LISTED RECORDS:
::::::::::

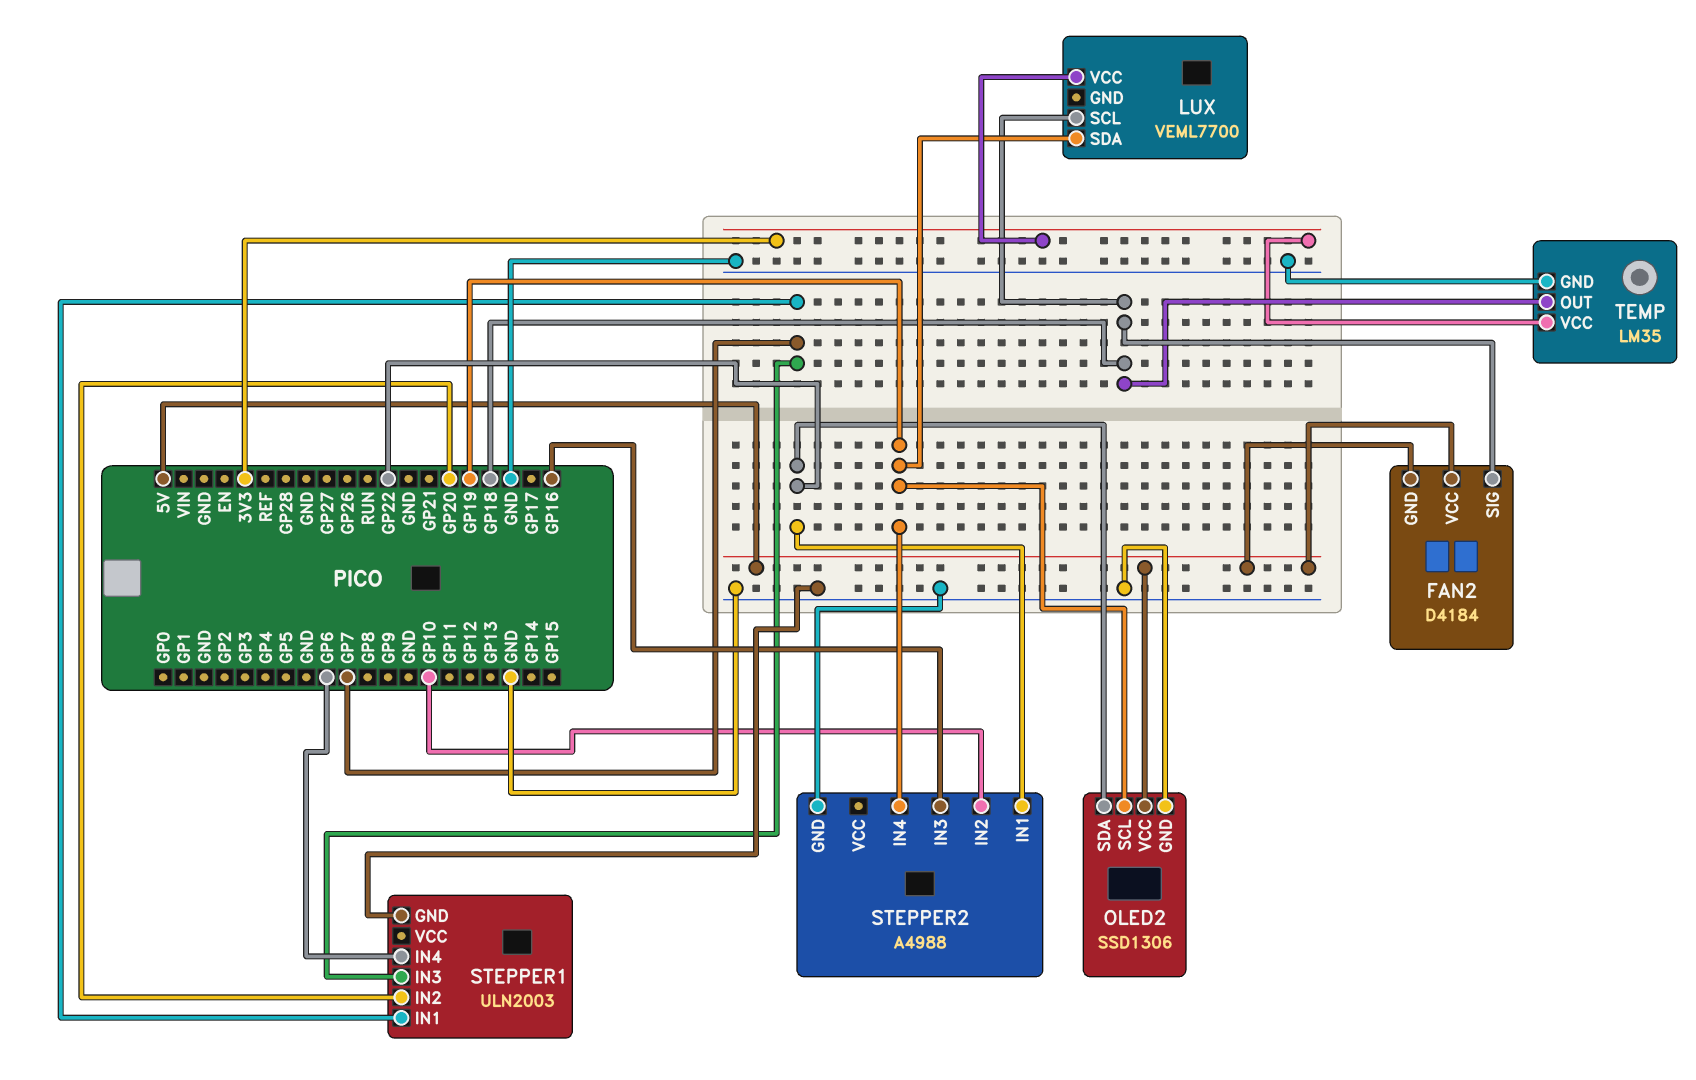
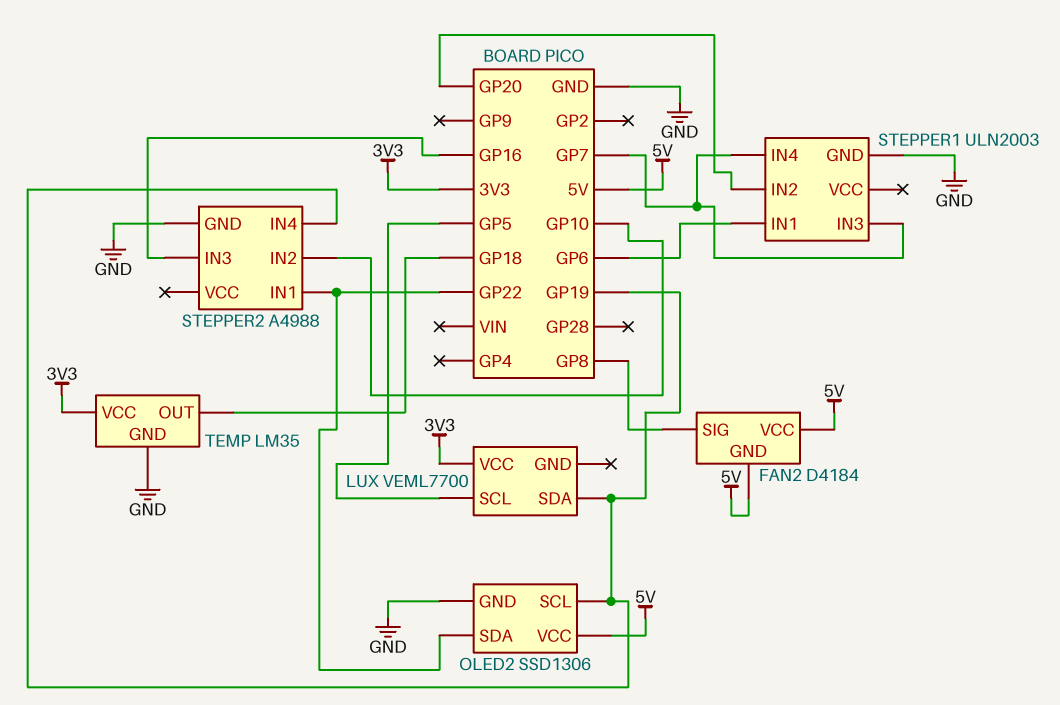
FAN2 pin SIG: GP18 -> GP8
LUX pin SCL: GP18 -> GP5
STEPPER1 pin IN1: GP7 -> GP6
STEPPER1 pin IN4: GP6 -> GP7

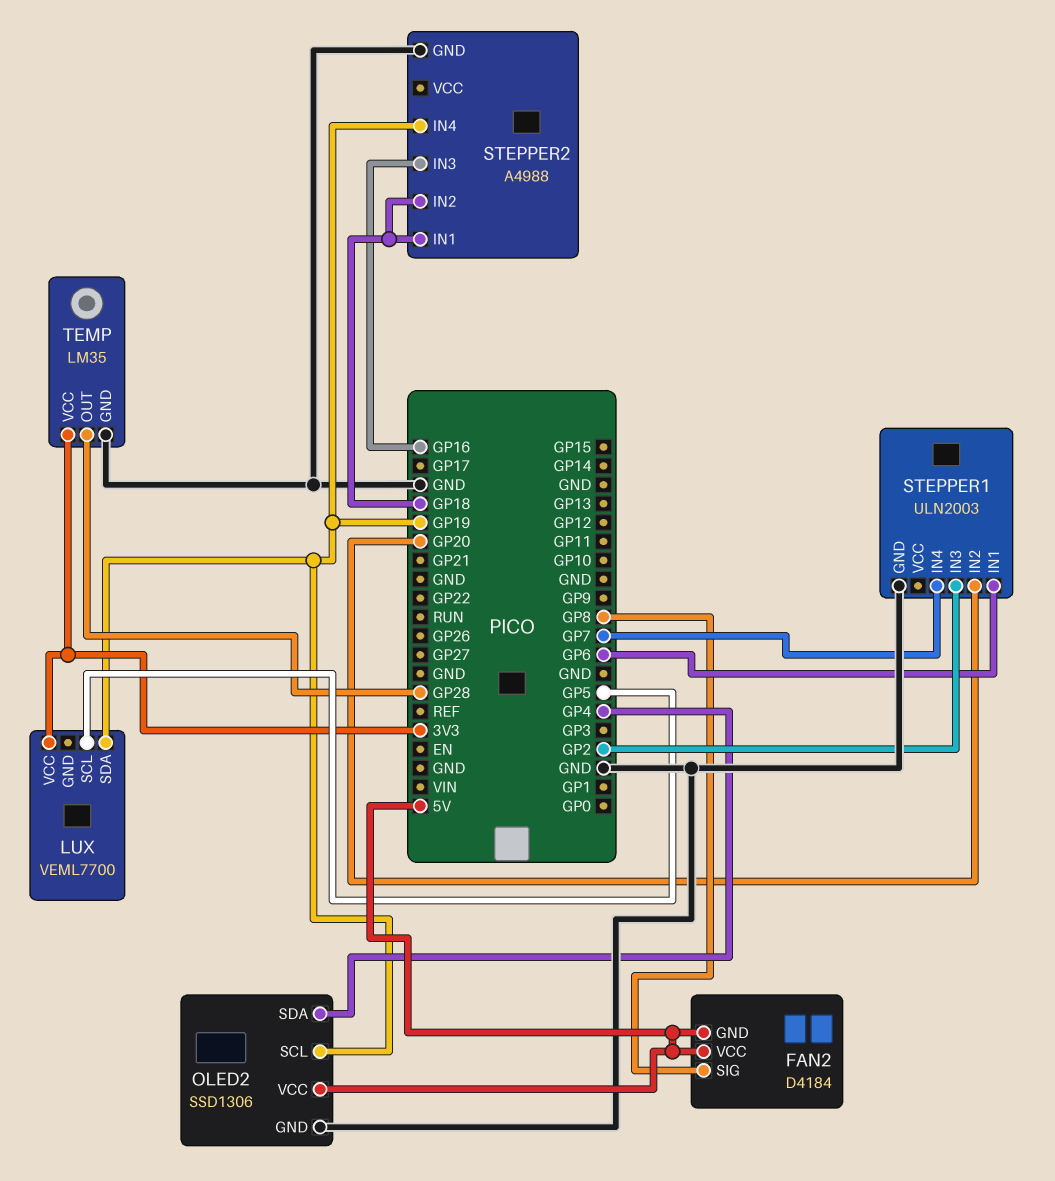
OLED2 pin SDA: GP22 -> GP4
STEPPER1 pin IN3: GP7 -> GP2
STEPPER2 pin IN1: GP22 -> GP18
STEPPER2 pin IN2: GP10 -> GP18
TEMP pin OUT: GP18 -> GP28

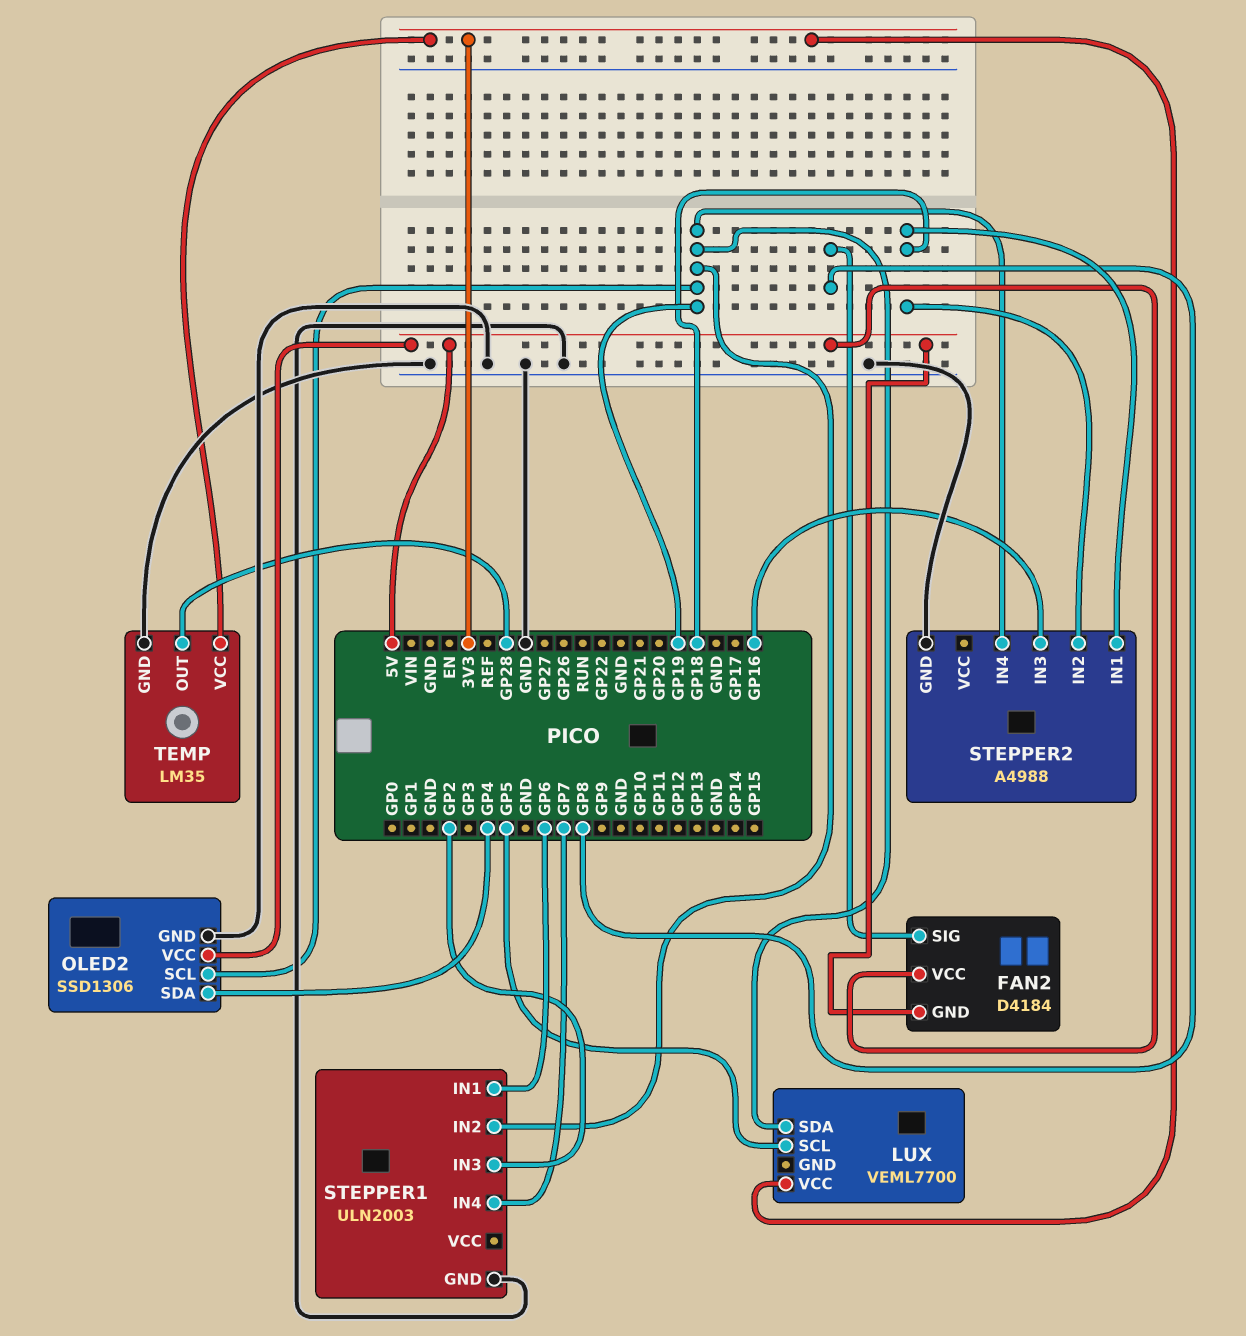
STEPPER1 pin IN2: GP20 -> GP19

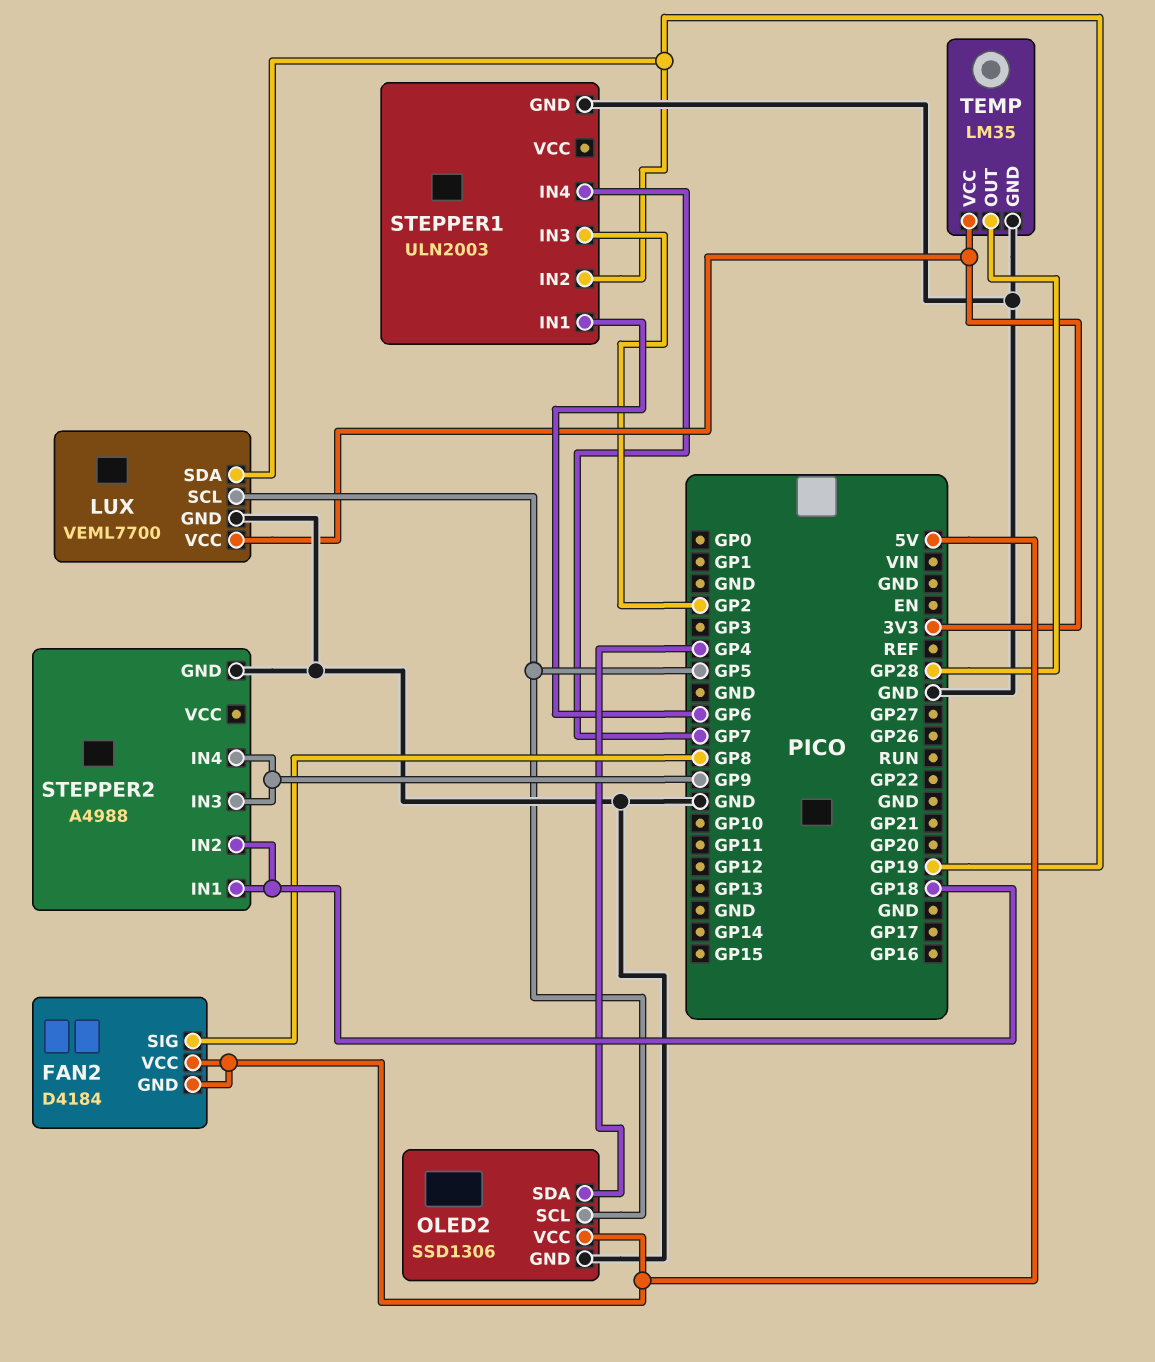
LUX pin GND: none -> GND
OLED2 pin SCL: GP19 -> GP5
STEPPER2 pin IN3: GP16 -> GP9
STEPPER2 pin IN4: GP19 -> GP9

::::::::::

TASK GOAL:
Produce an exact copy of the records above, leaving out the pictures.

RESPONSE AREA:
FAN2 pin SIG: GP18 -> GP8
LUX pin SCL: GP18 -> GP5
STEPPER1 pin IN1: GP7 -> GP6
STEPPER1 pin IN4: GP6 -> GP7

OLED2 pin SDA: GP22 -> GP4
STEPPER1 pin IN3: GP7 -> GP2
STEPPER2 pin IN1: GP22 -> GP18
STEPPER2 pin IN2: GP10 -> GP18
TEMP pin OUT: GP18 -> GP28

STEPPER1 pin IN2: GP20 -> GP19

LUX pin GND: none -> GND
OLED2 pin SCL: GP19 -> GP5
STEPPER2 pin IN3: GP16 -> GP9
STEPPER2 pin IN4: GP19 -> GP9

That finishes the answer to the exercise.